Problem details: Could you copy exactly the lines from the one containing "red spinning top [322,185,395,270] -> none" through the last line of the records below, leaving out any pictures?

Before-and-after scene images:

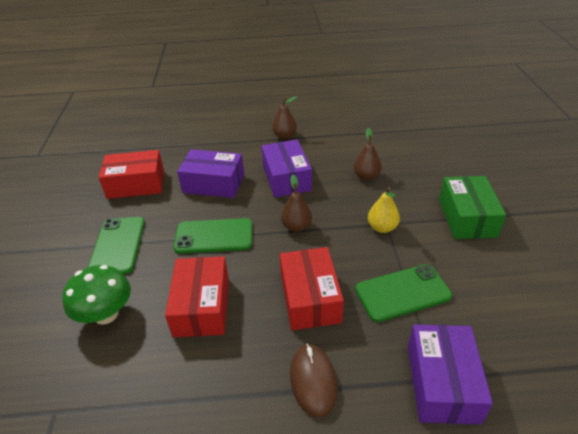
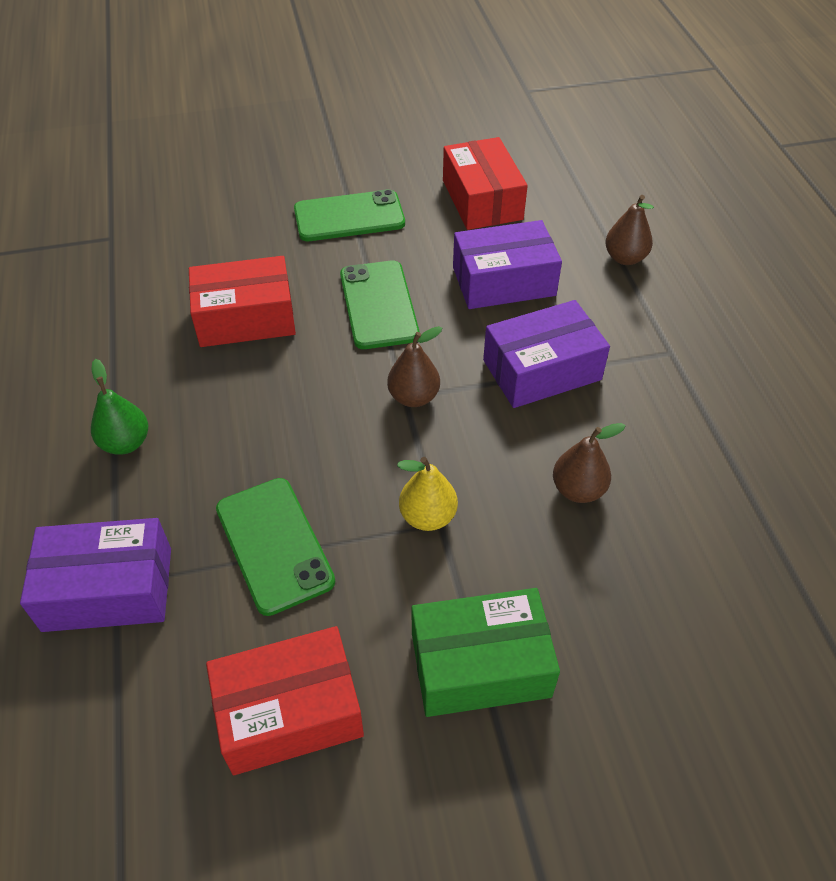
camera: 80 degrees right, 10 degrees up
green mushroom [62,265,131,325] -> none
purple box [177,149,244,198] -> purple box turned 75 degrees clockwise [453,220,562,309]
brown pear [272,96,297,139] -> brown pear moved to [605,195,654,265]
red box [280,247,344,330] -> red box moved to [206,626,364,775]
brown mouse [290,343,338,418] -> green pear [91,359,148,455]

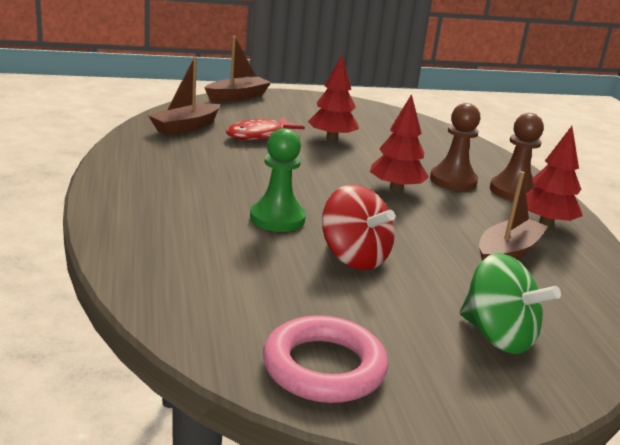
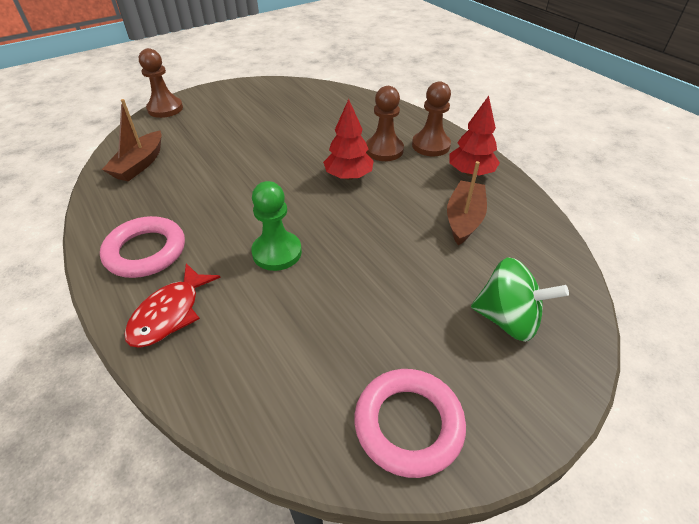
camera: 20 degrees left, 20 degrees up
brown boat [205,36,271,102] -> brown pawn [139,48,183,118]
red fish [226,117,305,140] -> red fish moved to [124,263,221,348]
red tree [308,55,359,141] -> none
red spinning top [322,185,395,270] -> none
none -> pink ring [100,216,185,278]

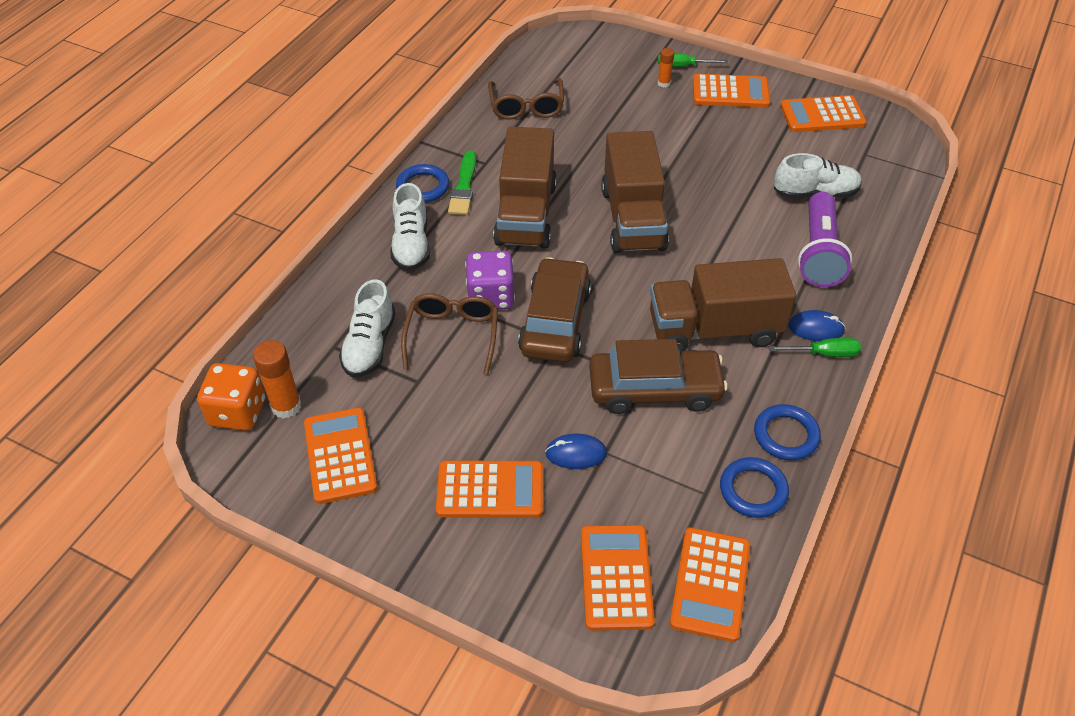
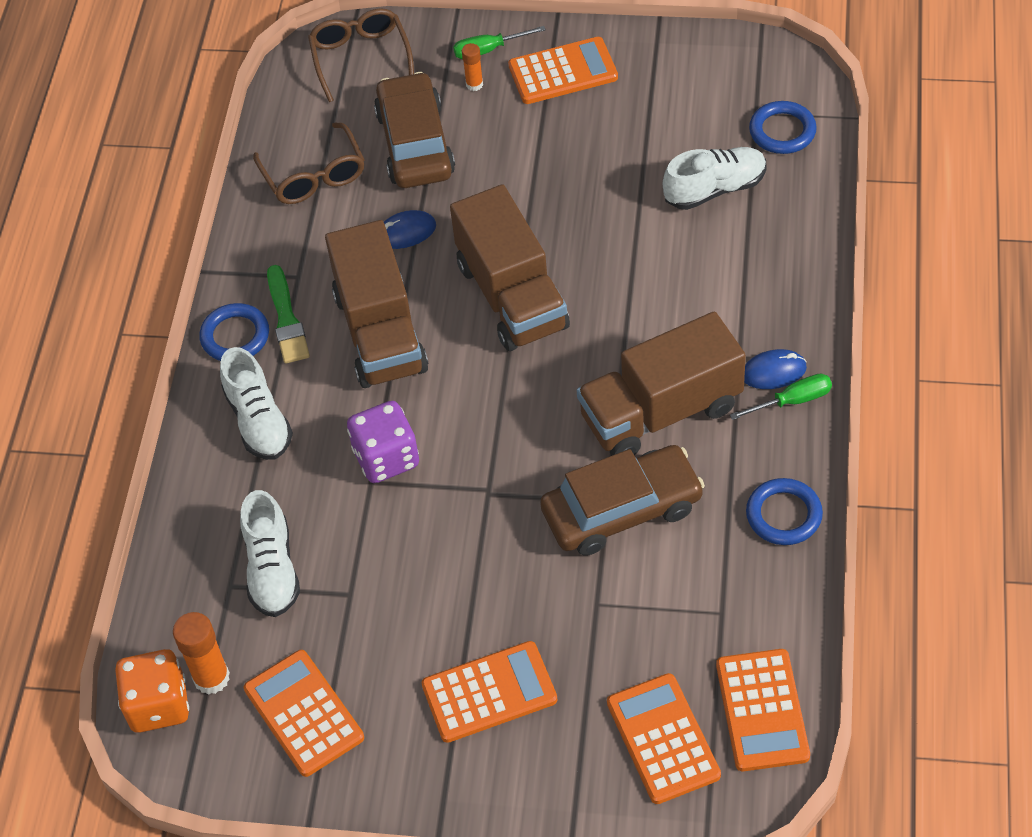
camera: 15 degrees left, 5 degrees up
brown glasses [401,293,498,375] -> brown glasses moved to [308,8,414,102]
brown car [518,257,591,362] -> brown car moved to [374,72,455,188]
blue mouse [545,433,607,469] -> blue mouse moved to [384,210,436,249]
blue ring [720,457,789,518] -> blue ring moved to [749,101,817,154]
orange calculator [780,95,866,132] -> none
purple flashlight [798,192,852,287] -> none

Result for this task:
red spinning top [322,185,395,270] -> none
none -> pink ring [100,216,185,278]

camera: 15 degrees left, 5 degrees up
brown glasses [401,293,498,375] -> brown glasses moved to [308,8,414,102]
brown car [518,257,591,362] -> brown car moved to [374,72,455,188]
blue mouse [545,433,607,469] -> blue mouse moved to [384,210,436,249]
blue ring [720,457,789,518] -> blue ring moved to [749,101,817,154]
orange calculator [780,95,866,132] -> none
purple flashlight [798,192,852,287] -> none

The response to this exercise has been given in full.